*** TASK INPUTS Section Begins ***

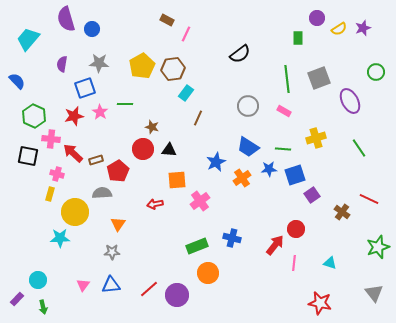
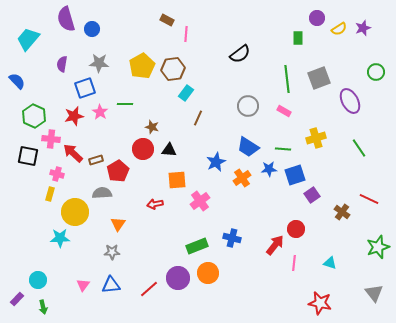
pink line at (186, 34): rotated 21 degrees counterclockwise
purple circle at (177, 295): moved 1 px right, 17 px up
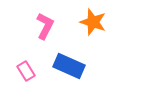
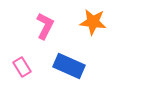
orange star: rotated 12 degrees counterclockwise
pink rectangle: moved 4 px left, 4 px up
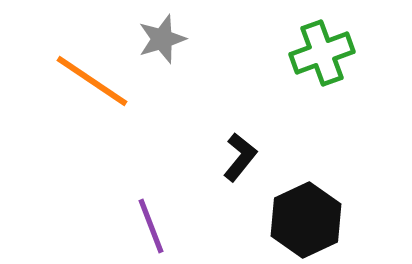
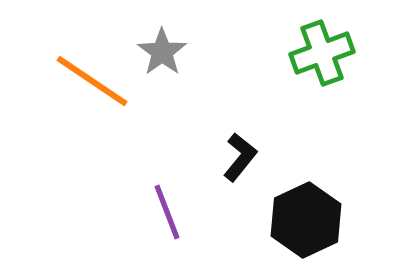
gray star: moved 13 px down; rotated 18 degrees counterclockwise
purple line: moved 16 px right, 14 px up
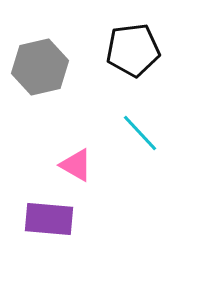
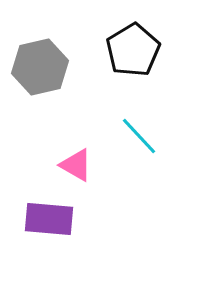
black pentagon: rotated 24 degrees counterclockwise
cyan line: moved 1 px left, 3 px down
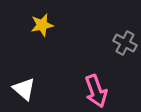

*** TASK INPUTS Section Ends ***

**DIRECTIONS FOR THIS TASK**
Take from the listing every line in which the word "degrees" appears.

**EXERCISE RESULT**
pink line at (186, 34): rotated 21 degrees counterclockwise
orange star: rotated 12 degrees counterclockwise
gray star: moved 13 px down; rotated 18 degrees counterclockwise
black pentagon: rotated 24 degrees counterclockwise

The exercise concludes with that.